The line containing "camera: 105 degrees right, 5 degrees up" and every line after it through the end of the records: return those exactly, and nothing more.

** THE RECORDS follows **

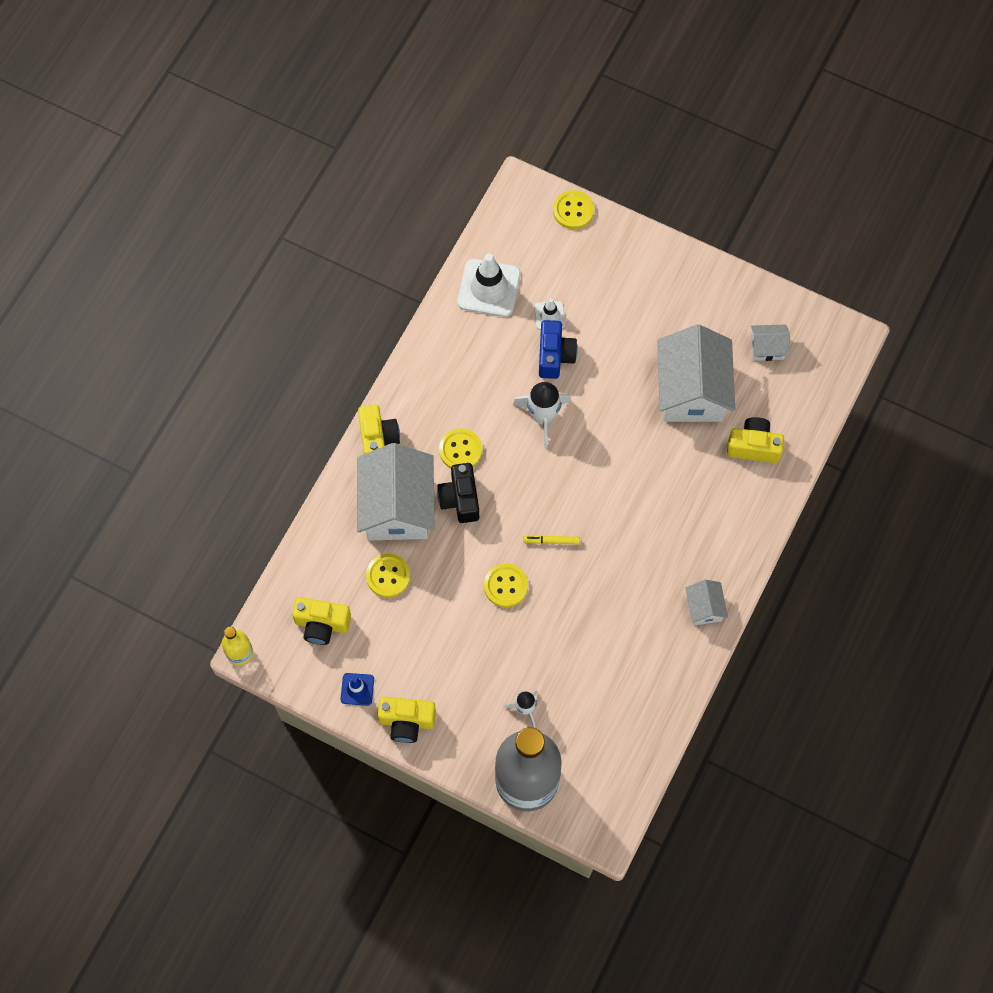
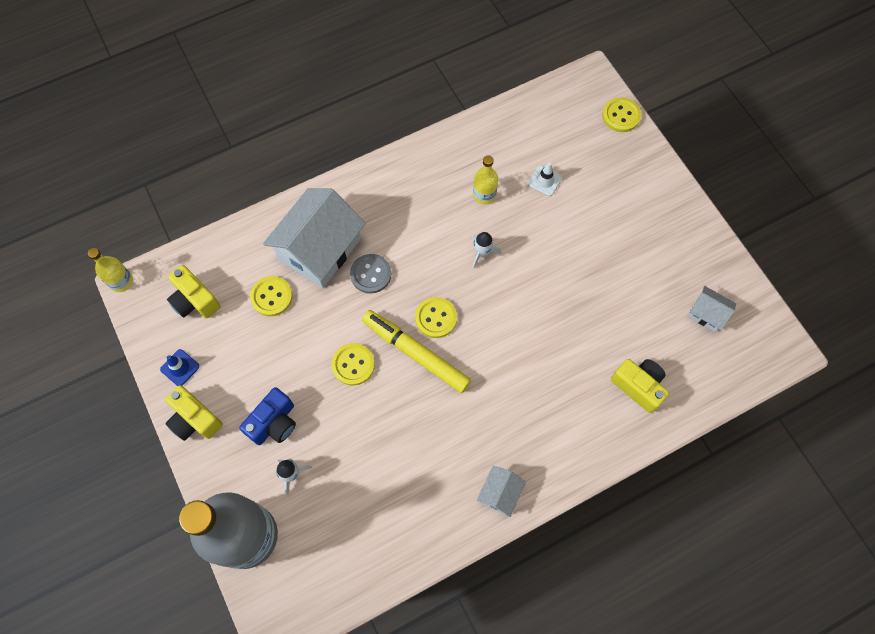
camera: 35 degrees right, 0 degrees up
(378, 439) = (345, 191): yellow camera -> none
(460, 450) = (399, 238): yellow button -> yellow button (436, 318)
(460, 499) = (371, 274): black camera -> grey button
(489, 288) = (513, 133): white traffic cone -> none
(505, 362) = (484, 195): none -> yellow bottle
(543, 417) = (482, 253): white rocket -> white rocket, size x0.60
(551, 541) = (416, 353): yellow marker -> yellow marker, size x2.30
(554, 356) = (526, 213): blue camera -> blue camera (274, 423)
(692, 390) = (618, 308): white house -> none

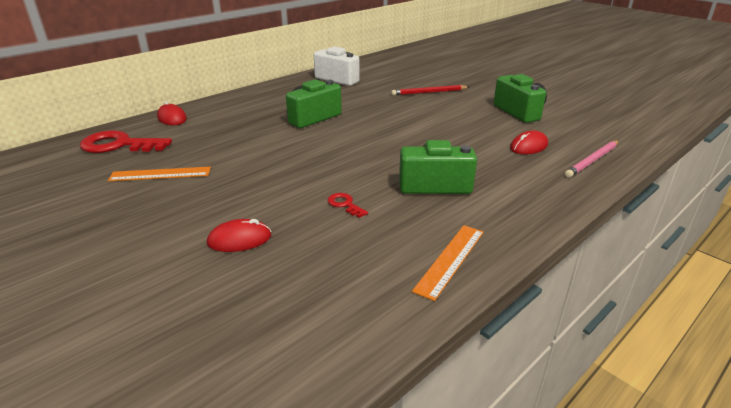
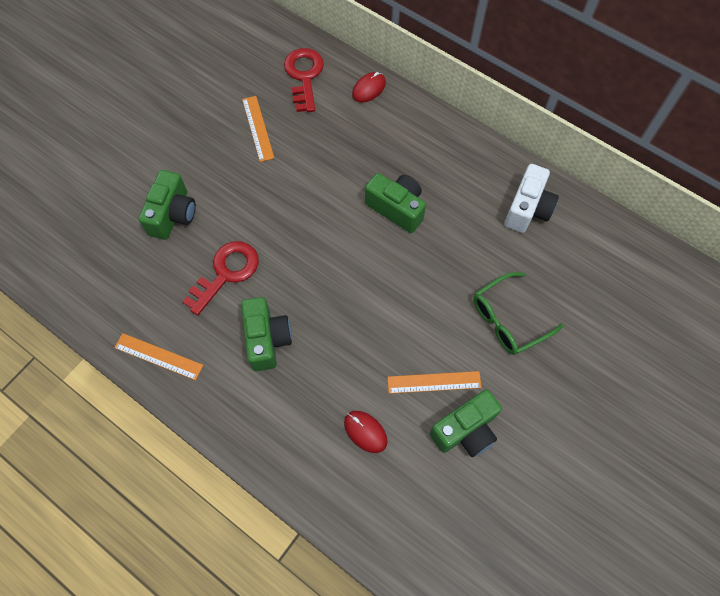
camera: 80 degrees right, 35 degrees up
(239, 239) = (173, 214): red mouse -> green camera
(345, 204) = (226, 273): red key -> red key, size x2.20
(429, 92) = (508, 320): red pencil -> green glasses
(480, 118) = (434, 382): none -> orange ruler
(592, 160) = (341, 496): pink pencil -> none

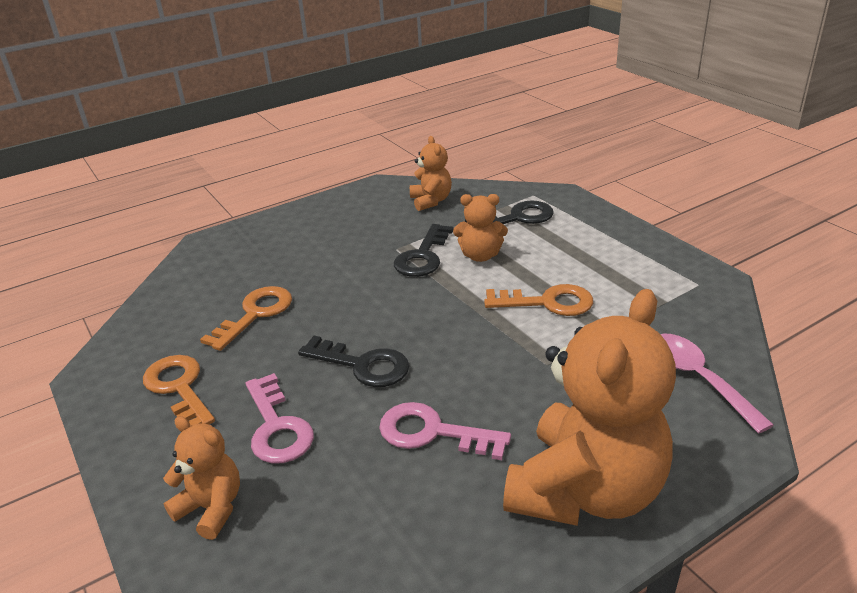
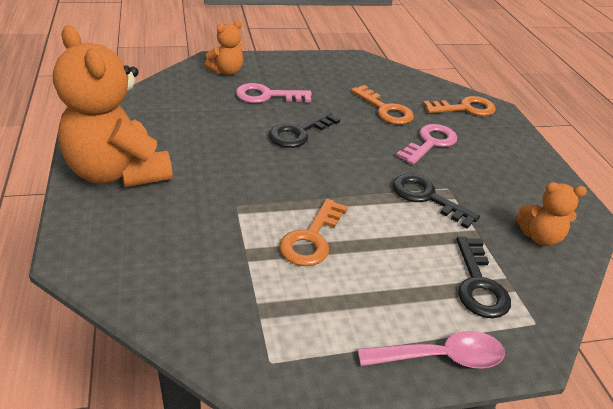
camera: 105 degrees right, 5 degrees up
(179, 388) = (325, 76): orange key -> orange key (465, 108)
(433, 432) = (215, 139): pink key -> pink key (430, 143)
(480, 255) = (411, 230): orange teddy bear -> none
(697, 378) = (151, 273): pink spoon -> pink spoon (441, 357)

** End of THE RECORDS **

## RESPONSE:
camera: 105 degrees right, 5 degrees up
(179, 388) = (325, 76): orange key -> orange key (465, 108)
(433, 432) = (215, 139): pink key -> pink key (430, 143)
(480, 255) = (411, 230): orange teddy bear -> none
(697, 378) = (151, 273): pink spoon -> pink spoon (441, 357)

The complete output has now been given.